- Exercise description -
The lines of the records that include "Haltron" should all be copied.

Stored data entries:
= = = = =
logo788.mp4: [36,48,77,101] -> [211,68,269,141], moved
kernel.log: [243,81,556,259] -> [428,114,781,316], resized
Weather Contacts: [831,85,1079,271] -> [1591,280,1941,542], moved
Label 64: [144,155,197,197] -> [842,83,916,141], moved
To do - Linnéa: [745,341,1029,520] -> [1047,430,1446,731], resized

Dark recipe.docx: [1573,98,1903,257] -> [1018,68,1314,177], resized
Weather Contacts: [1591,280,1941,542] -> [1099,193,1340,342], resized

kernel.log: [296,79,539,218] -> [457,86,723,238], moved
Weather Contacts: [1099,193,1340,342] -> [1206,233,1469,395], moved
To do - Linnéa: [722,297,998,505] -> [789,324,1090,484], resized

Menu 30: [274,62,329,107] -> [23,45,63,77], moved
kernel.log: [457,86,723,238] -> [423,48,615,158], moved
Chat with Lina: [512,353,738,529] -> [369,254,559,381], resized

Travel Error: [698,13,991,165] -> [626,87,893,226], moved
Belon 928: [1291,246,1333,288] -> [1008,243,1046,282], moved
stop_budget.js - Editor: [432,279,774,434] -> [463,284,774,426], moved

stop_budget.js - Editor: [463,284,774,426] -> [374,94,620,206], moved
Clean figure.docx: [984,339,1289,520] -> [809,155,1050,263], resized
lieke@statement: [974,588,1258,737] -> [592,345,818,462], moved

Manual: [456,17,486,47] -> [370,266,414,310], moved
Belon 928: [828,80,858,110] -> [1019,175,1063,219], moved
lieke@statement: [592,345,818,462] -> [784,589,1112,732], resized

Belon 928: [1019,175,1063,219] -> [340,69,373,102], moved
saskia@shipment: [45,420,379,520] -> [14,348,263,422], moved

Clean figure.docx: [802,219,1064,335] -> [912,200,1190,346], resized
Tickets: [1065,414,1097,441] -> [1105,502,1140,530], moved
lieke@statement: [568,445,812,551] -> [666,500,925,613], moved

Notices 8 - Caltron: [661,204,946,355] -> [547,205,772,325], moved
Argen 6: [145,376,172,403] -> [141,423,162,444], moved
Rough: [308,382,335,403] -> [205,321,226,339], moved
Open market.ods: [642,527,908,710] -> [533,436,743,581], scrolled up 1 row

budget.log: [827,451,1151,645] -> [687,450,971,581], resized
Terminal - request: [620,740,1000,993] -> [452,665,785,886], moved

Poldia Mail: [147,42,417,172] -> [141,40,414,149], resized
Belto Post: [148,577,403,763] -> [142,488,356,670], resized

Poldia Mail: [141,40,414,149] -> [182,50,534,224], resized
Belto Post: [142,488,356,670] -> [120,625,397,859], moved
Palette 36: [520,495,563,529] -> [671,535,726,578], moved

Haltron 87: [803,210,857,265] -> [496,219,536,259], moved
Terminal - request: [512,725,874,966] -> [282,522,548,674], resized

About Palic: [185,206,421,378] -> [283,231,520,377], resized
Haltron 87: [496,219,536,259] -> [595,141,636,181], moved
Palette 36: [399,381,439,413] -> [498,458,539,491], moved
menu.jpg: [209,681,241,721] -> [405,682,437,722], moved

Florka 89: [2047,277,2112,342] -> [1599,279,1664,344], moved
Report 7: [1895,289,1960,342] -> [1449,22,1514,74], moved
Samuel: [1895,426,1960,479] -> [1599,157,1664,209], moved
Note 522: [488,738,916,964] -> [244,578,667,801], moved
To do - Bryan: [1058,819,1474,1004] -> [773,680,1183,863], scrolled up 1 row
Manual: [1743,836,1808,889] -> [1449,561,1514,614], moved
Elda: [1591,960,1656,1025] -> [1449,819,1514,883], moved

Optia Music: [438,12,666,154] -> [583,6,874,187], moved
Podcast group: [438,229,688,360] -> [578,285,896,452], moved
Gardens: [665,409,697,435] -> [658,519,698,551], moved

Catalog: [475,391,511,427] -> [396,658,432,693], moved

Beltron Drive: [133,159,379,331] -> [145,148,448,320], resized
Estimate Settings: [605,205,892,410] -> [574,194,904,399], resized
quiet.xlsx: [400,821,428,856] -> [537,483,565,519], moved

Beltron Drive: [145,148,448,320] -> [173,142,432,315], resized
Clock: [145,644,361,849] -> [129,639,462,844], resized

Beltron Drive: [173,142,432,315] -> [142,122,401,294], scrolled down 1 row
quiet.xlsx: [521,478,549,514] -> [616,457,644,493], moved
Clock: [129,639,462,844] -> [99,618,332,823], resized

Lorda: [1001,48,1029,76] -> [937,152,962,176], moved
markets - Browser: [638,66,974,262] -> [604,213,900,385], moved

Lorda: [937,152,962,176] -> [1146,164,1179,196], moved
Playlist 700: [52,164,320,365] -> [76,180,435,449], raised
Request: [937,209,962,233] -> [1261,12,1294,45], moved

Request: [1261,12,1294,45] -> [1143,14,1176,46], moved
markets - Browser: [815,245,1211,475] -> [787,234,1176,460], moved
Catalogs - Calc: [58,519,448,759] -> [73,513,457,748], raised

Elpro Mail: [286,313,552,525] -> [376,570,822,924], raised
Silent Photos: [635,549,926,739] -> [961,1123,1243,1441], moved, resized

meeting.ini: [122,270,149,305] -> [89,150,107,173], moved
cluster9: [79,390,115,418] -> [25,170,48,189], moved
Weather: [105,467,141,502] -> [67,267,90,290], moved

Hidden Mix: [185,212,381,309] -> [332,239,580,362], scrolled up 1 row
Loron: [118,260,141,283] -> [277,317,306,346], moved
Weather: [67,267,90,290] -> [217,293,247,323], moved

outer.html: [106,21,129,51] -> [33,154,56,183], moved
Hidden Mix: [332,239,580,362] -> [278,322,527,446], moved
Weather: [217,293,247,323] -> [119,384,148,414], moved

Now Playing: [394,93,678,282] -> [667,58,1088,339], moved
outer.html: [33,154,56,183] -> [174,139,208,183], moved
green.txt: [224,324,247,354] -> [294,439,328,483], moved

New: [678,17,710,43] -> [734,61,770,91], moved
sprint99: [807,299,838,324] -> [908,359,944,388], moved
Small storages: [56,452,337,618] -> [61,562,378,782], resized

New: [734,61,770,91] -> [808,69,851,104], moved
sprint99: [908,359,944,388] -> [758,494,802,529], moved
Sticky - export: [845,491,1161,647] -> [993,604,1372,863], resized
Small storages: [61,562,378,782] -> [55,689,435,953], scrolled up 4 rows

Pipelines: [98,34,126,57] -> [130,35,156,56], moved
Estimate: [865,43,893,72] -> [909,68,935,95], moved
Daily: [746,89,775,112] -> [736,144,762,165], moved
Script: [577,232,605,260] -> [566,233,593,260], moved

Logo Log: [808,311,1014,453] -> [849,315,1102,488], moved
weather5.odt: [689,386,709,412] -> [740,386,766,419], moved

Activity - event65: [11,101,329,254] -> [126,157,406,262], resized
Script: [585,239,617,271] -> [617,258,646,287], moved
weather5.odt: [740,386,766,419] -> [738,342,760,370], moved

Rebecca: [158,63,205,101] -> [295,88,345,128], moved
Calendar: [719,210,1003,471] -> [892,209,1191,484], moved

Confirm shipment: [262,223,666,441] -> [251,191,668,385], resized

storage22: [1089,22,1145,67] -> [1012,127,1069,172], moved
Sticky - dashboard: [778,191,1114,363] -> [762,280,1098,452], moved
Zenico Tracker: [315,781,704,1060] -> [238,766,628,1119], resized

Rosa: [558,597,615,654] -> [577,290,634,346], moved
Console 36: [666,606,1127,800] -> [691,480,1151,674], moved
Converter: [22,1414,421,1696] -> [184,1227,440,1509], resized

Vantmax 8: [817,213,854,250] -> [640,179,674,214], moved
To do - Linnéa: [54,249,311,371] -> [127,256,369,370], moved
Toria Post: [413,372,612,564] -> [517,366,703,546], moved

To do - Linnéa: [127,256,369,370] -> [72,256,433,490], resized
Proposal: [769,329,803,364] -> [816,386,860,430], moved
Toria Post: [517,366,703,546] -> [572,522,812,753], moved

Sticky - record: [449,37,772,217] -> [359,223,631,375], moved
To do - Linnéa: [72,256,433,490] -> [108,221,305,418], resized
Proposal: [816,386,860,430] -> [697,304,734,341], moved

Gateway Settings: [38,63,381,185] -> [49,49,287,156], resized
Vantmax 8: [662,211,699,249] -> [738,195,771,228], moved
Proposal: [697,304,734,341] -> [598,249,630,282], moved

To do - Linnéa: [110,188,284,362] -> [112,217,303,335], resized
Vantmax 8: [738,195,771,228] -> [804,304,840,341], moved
= = = = =
- Answer section -
Haltron 87: [803,210,857,265] -> [496,219,536,259], moved
Haltron 87: [496,219,536,259] -> [595,141,636,181], moved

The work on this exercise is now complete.